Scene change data
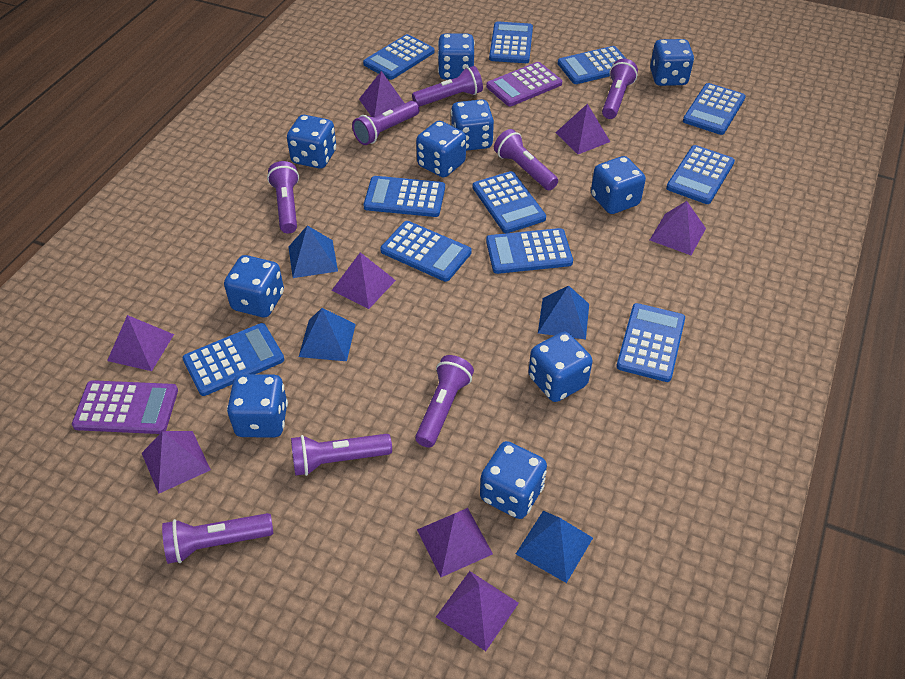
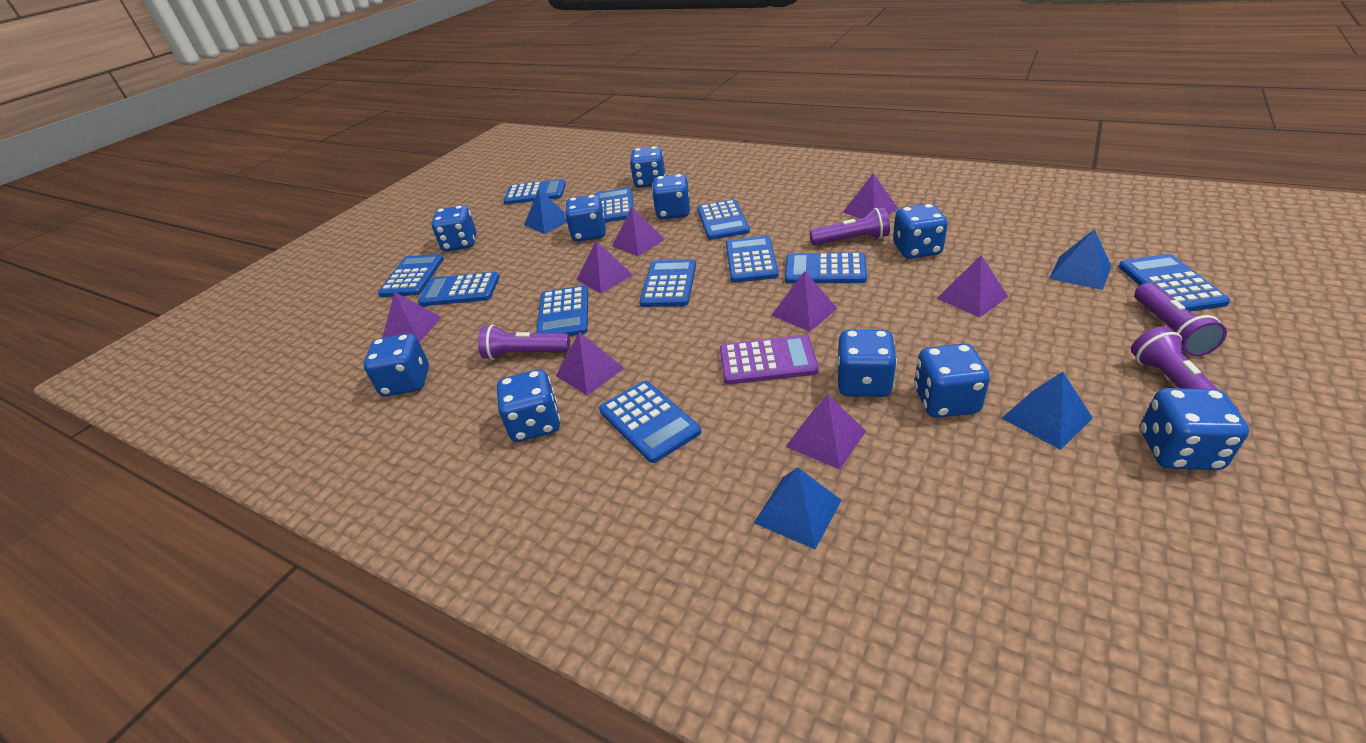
purple calculator: 2 -> 1
purple flashlight: 8 -> 4

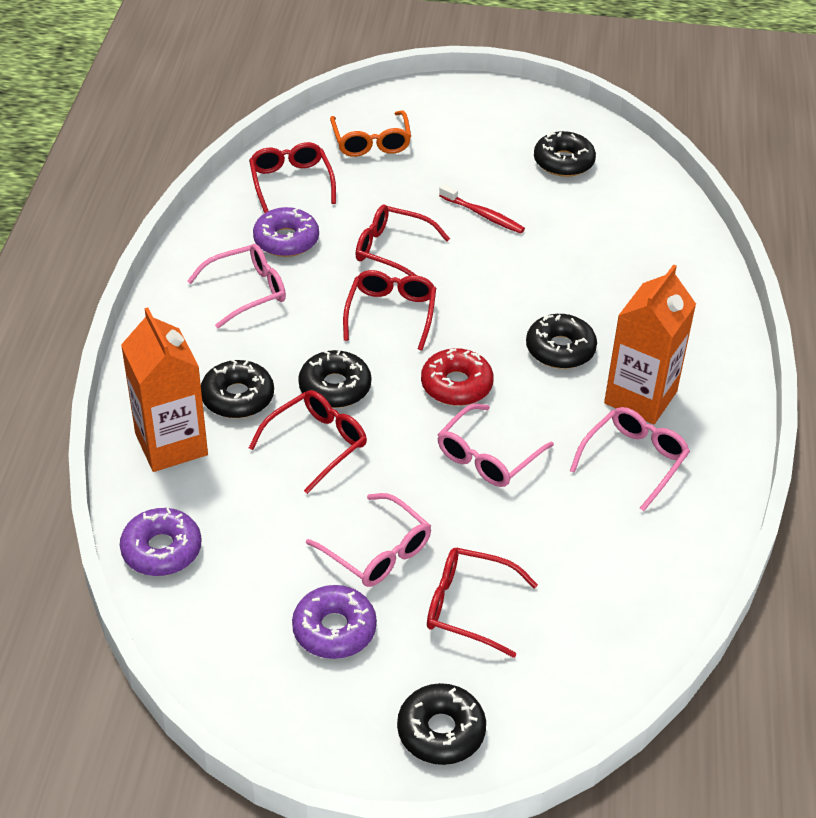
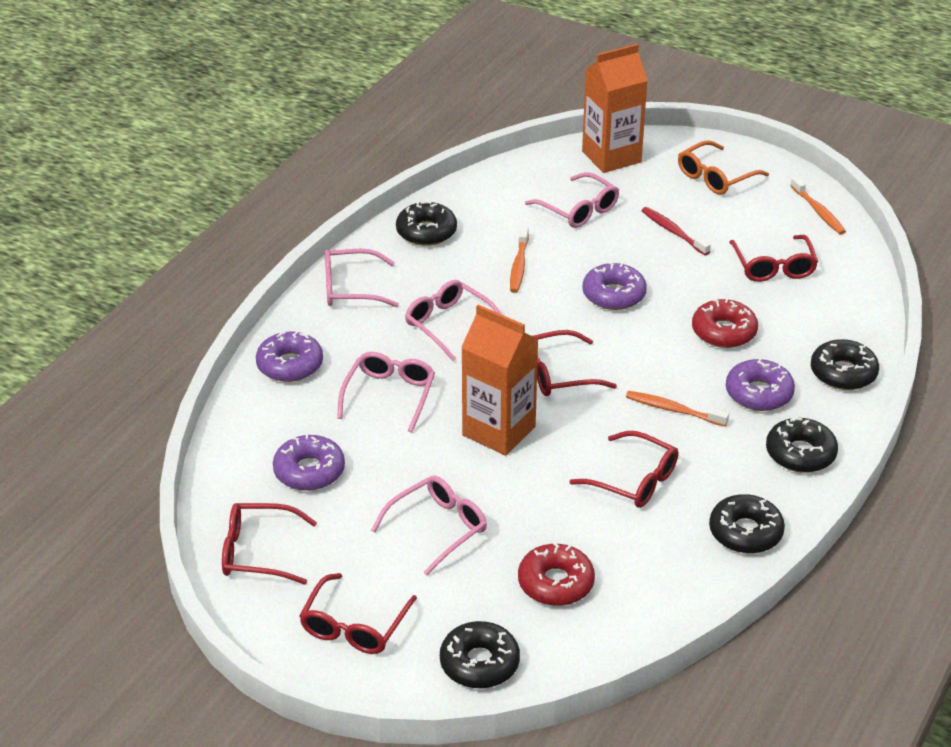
orange toothbrush: 0 -> 3
pink glasses: 4 -> 5
purple donut: 3 -> 4
red donut: 1 -> 2

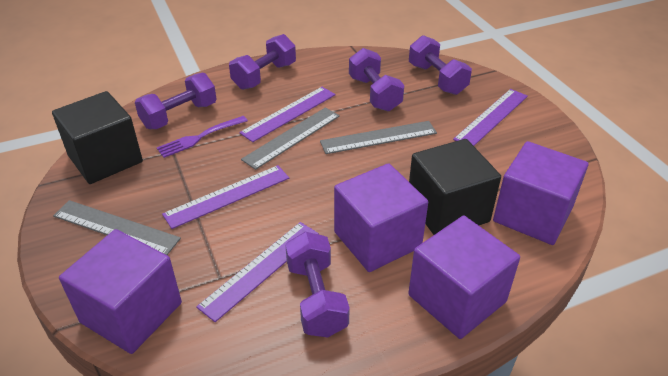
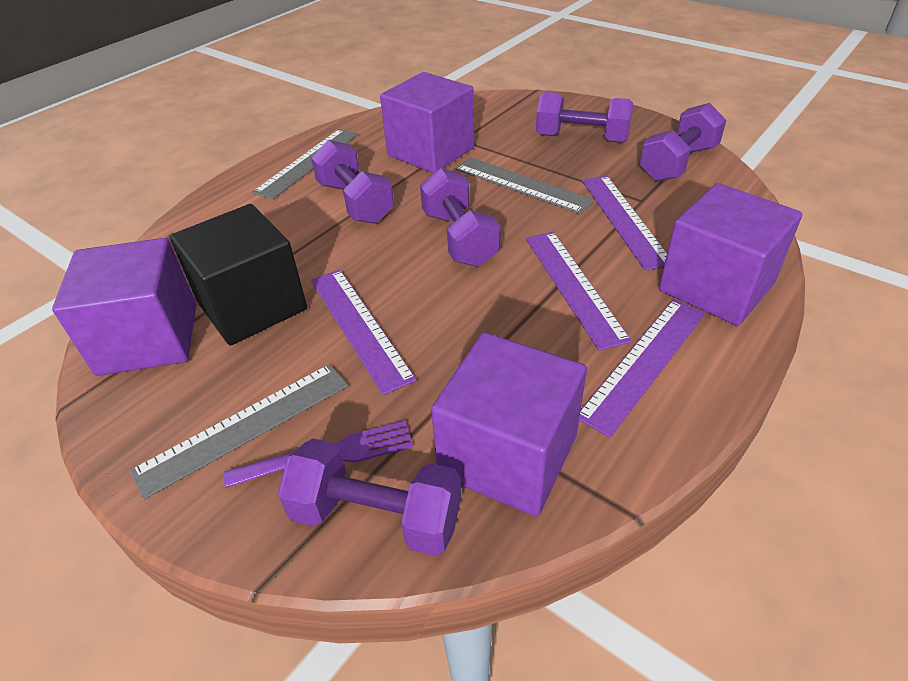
black cube: 2 -> 1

What this task involves: Restate each entry word for word; pictures stay out of the copy.

Task answer:
purple calculator: 2 -> 1
purple flashlight: 8 -> 4

orange toothbrush: 0 -> 3
pink glasses: 4 -> 5
purple donut: 3 -> 4
red donut: 1 -> 2

black cube: 2 -> 1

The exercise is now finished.